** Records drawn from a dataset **
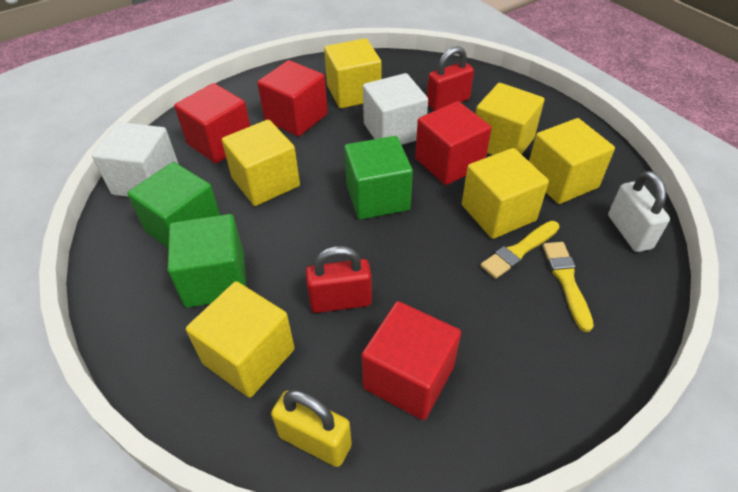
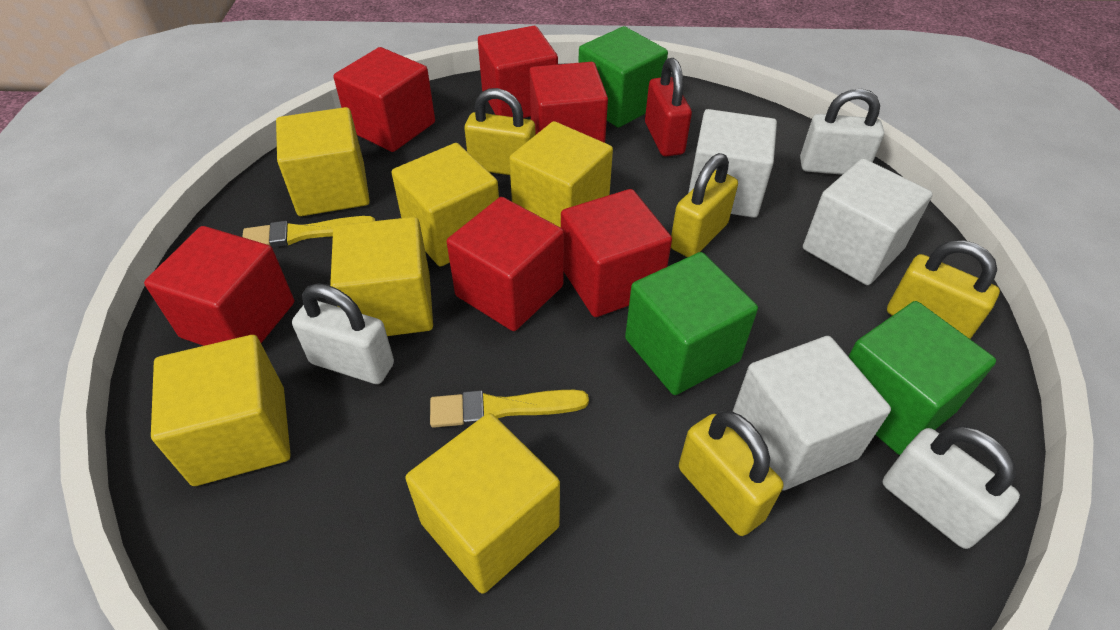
red cube: 4 -> 6
red padlock: 2 -> 1
white cube: 2 -> 3
white padlock: 1 -> 3
yellow padlock: 1 -> 4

** What to produce **
Give back all entries exactly. No pictures belong in the copy.

** Answer below **
red cube: 4 -> 6
red padlock: 2 -> 1
white cube: 2 -> 3
white padlock: 1 -> 3
yellow padlock: 1 -> 4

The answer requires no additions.